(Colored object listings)
━━━━

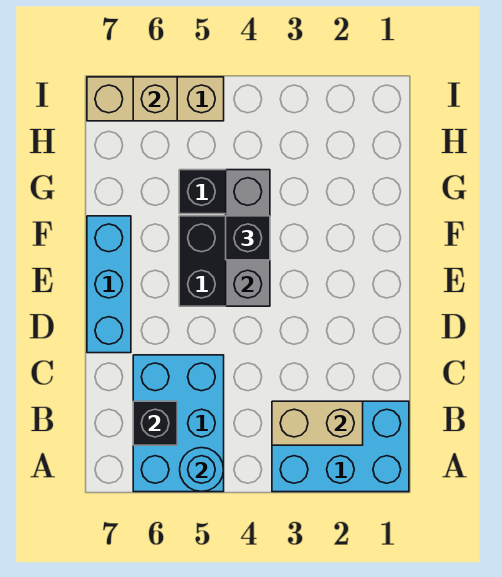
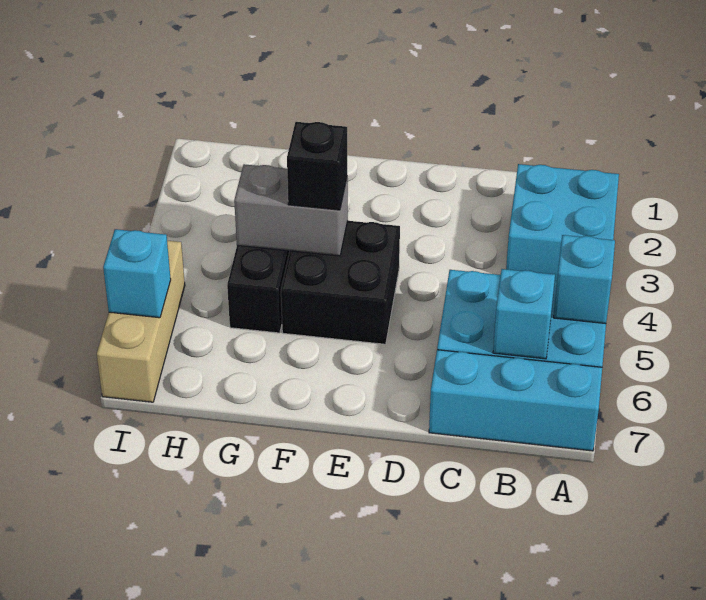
cyan 2x3 brick [272,401,409,492] -> cyan 2x2 brick [506,164,619,281]
cyan 1x1 round brick [180,448,224,492] -> cyan 1x1 brick [554,235,615,324]
tan 1x2 brick [272,401,363,445] -> none
black 1x1 brick [133,401,177,445] -> cyan 1x1 brick [493,269,555,359]
cyan 1x3 brick [87,216,131,353] -> cyan 1x3 brick moved to [429,350,602,451]
grey 1x3 brick [226,170,270,306] -> grey 1x2 brick [234,164,348,256]
tan 1x1 brick [133,77,177,121] -> cyan 1x1 brick [103,229,171,318]

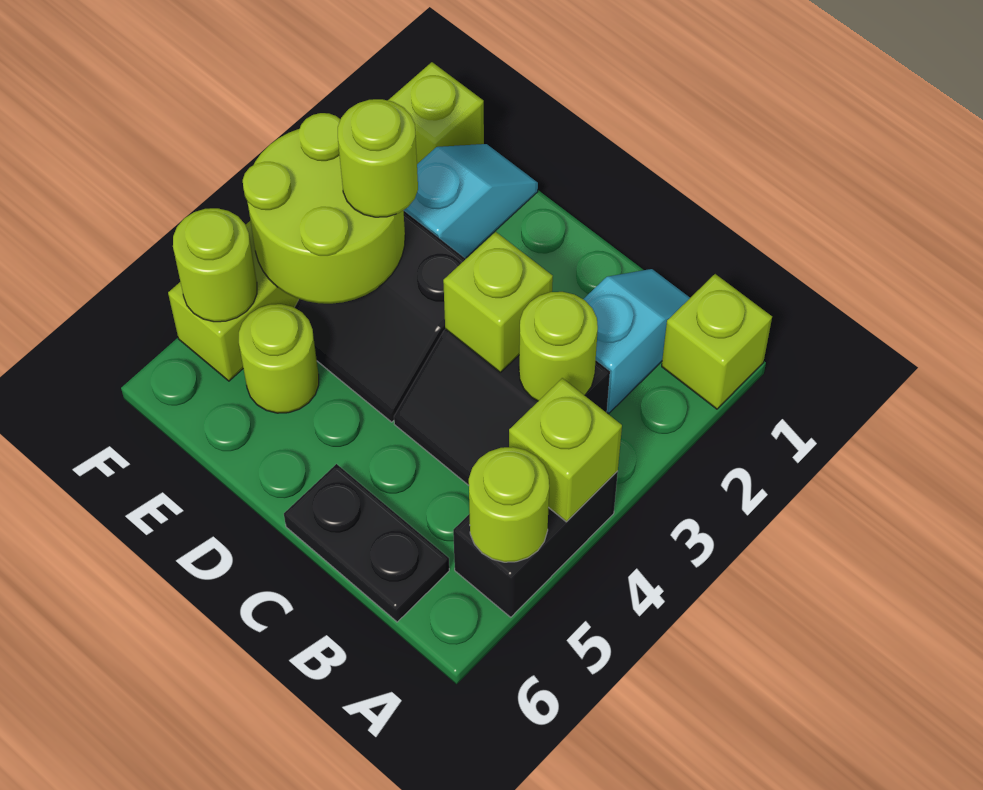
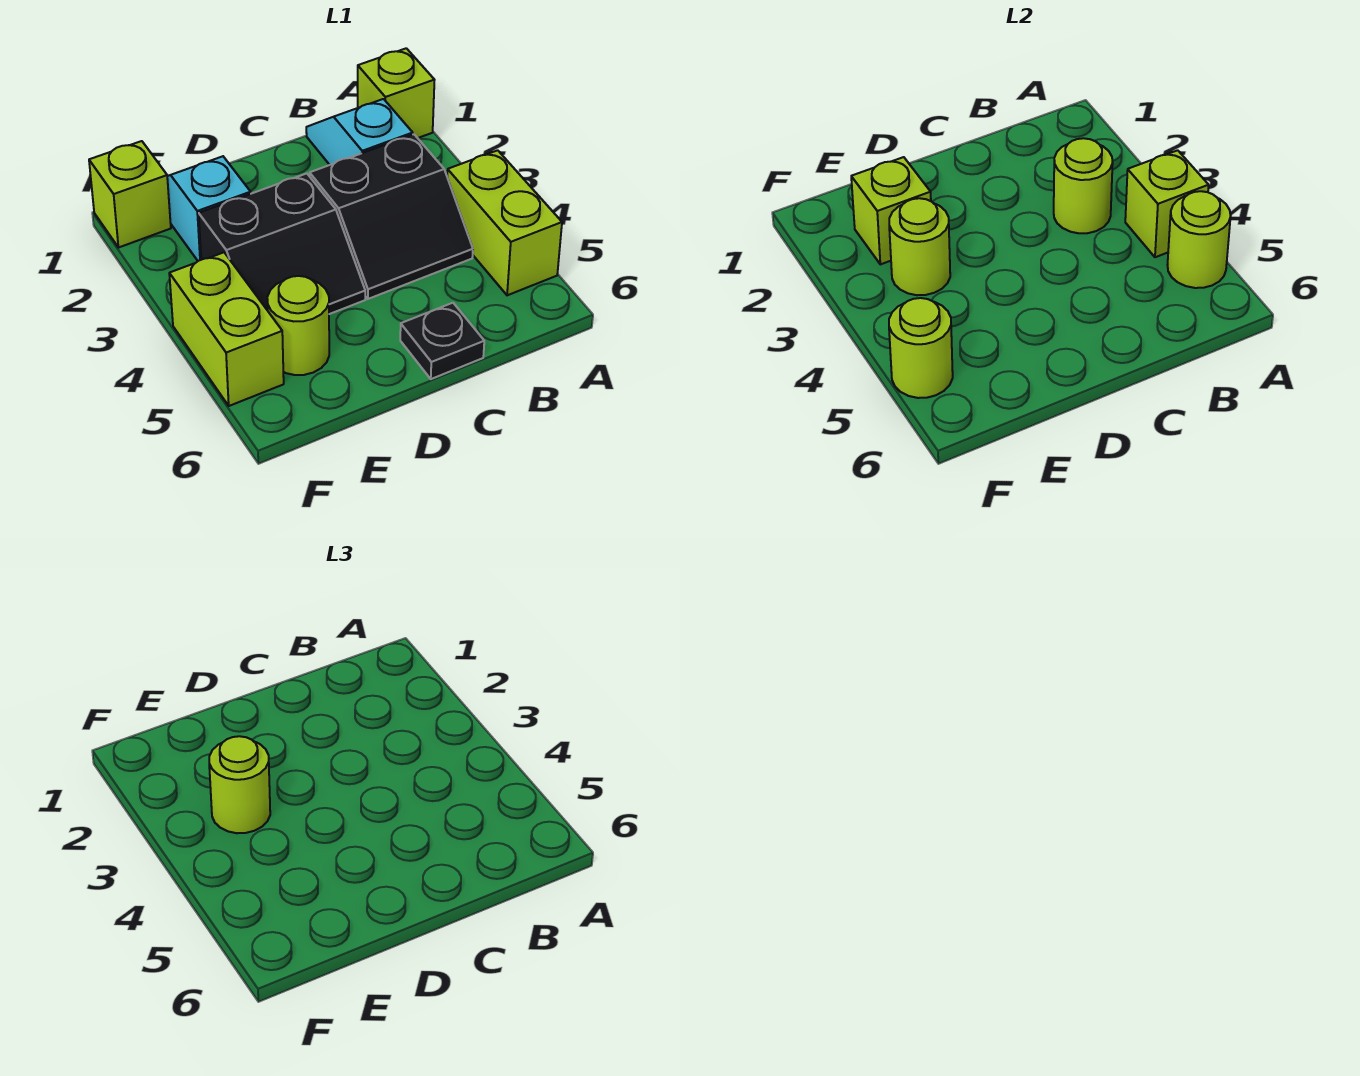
black 1x2 brick [453,471,618,617] -> lime 1x2 brick [447,150,562,295]
black 1x2 plate [284,464,449,622] -> black 1x1 plate [400,303,484,379]
lime 1x1 brick [443,232,553,372] -> lime 1x1 brick moved to [851,157,931,264]
lime 2x2 round brick [243,113,405,304] -> lime 1x1 round brick [889,198,950,295]

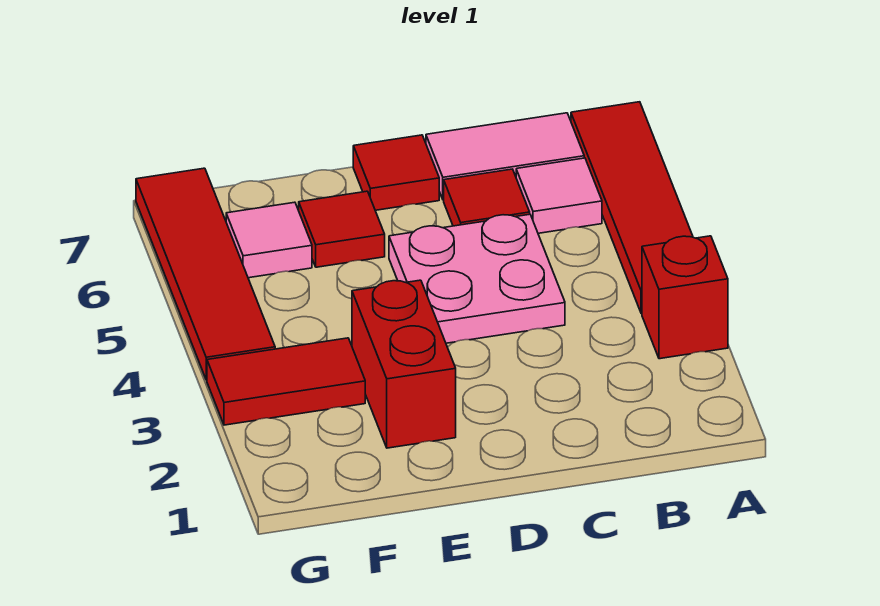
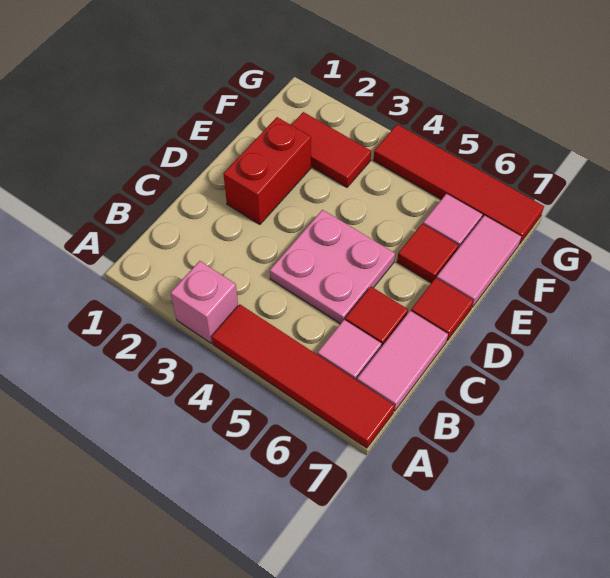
red 1x1 brick [642,236,728,359] -> pink 1x1 brick [170,261,238,343]
red 1x2 brick [352,280,456,448] -> red 1x2 brick turned to [223,117,311,225]
none -> pink 1x2 tile [437,216,521,307]
red 1x2 tile [207,338,365,425] -> red 1x2 tile turned to [291,112,371,187]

━━━━

**PROBLEM**
Would you copy the lines above exactly, starting with the one that has "tan 1x2 brick [272,401,363,445] -> none" and ending with the one that has "black 1x2 plate", both included, without the pictures?

**RESULT OF THE EXERCISE**
tan 1x2 brick [272,401,363,445] -> none
black 1x1 brick [133,401,177,445] -> cyan 1x1 brick [493,269,555,359]
cyan 1x3 brick [87,216,131,353] -> cyan 1x3 brick moved to [429,350,602,451]
grey 1x3 brick [226,170,270,306] -> grey 1x2 brick [234,164,348,256]
tan 1x1 brick [133,77,177,121] -> cyan 1x1 brick [103,229,171,318]

black 1x2 brick [453,471,618,617] -> lime 1x2 brick [447,150,562,295]
black 1x2 plate [284,464,449,622] -> black 1x1 plate [400,303,484,379]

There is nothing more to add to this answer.